ACTIVITY — Nothing but the lines from the first line of the material below through the line that holds "yellow marker [544,49,592,60]" should be set down, exactly and with pictures left out.

DATA PROVIDED —

===

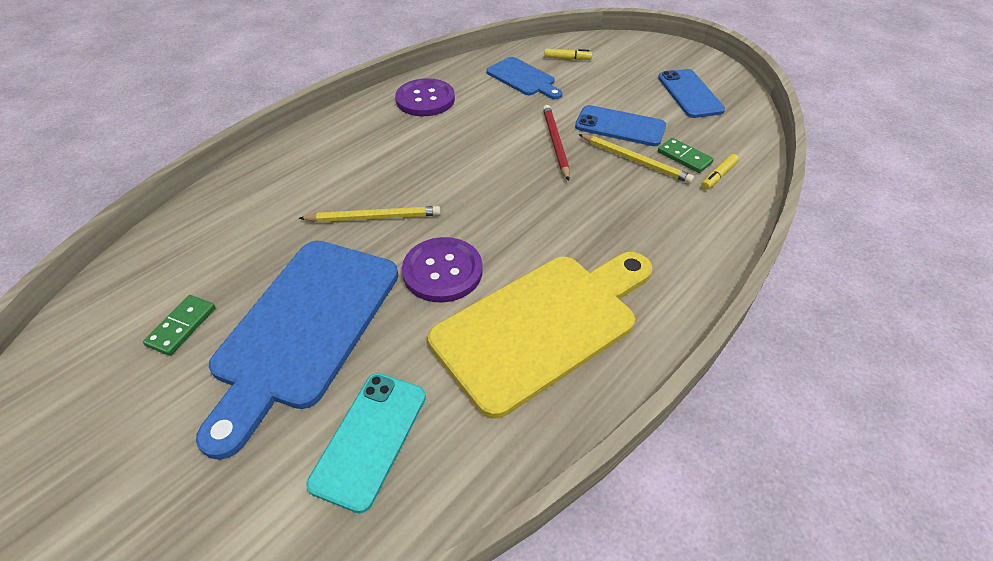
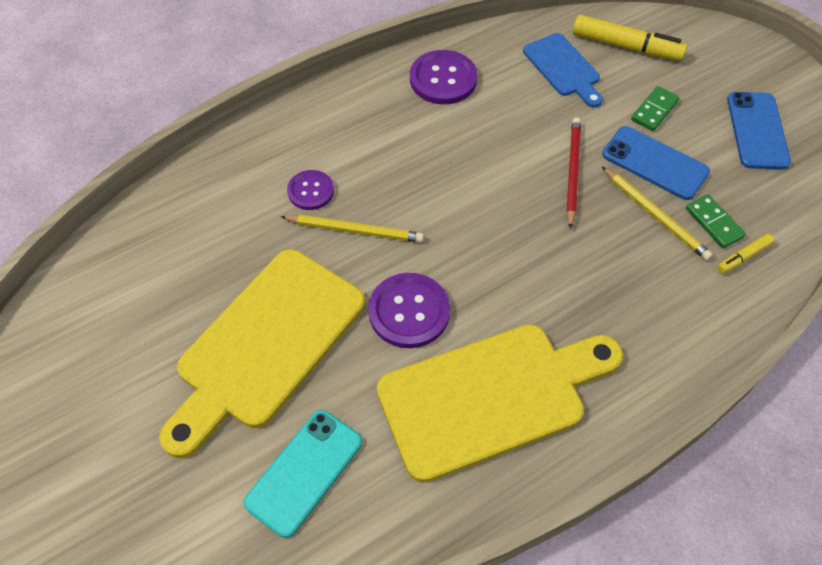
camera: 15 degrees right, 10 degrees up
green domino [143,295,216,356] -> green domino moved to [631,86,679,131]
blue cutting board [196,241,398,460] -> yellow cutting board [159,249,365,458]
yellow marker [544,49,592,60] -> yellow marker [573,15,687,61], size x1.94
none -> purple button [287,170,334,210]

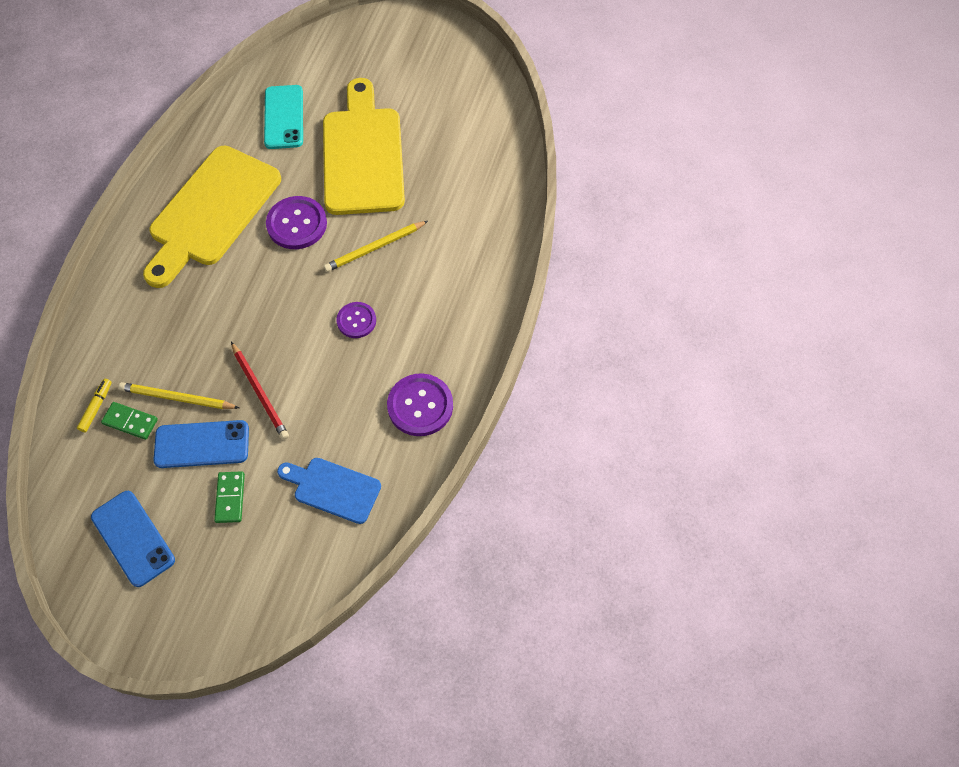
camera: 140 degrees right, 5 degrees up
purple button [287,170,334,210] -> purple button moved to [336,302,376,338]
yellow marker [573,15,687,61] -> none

===

RESULT —
camera: 15 degrees right, 10 degrees up
green domino [143,295,216,356] -> green domino moved to [631,86,679,131]
blue cutting board [196,241,398,460] -> yellow cutting board [159,249,365,458]
yellow marker [544,49,592,60] -> yellow marker [573,15,687,61], size x1.94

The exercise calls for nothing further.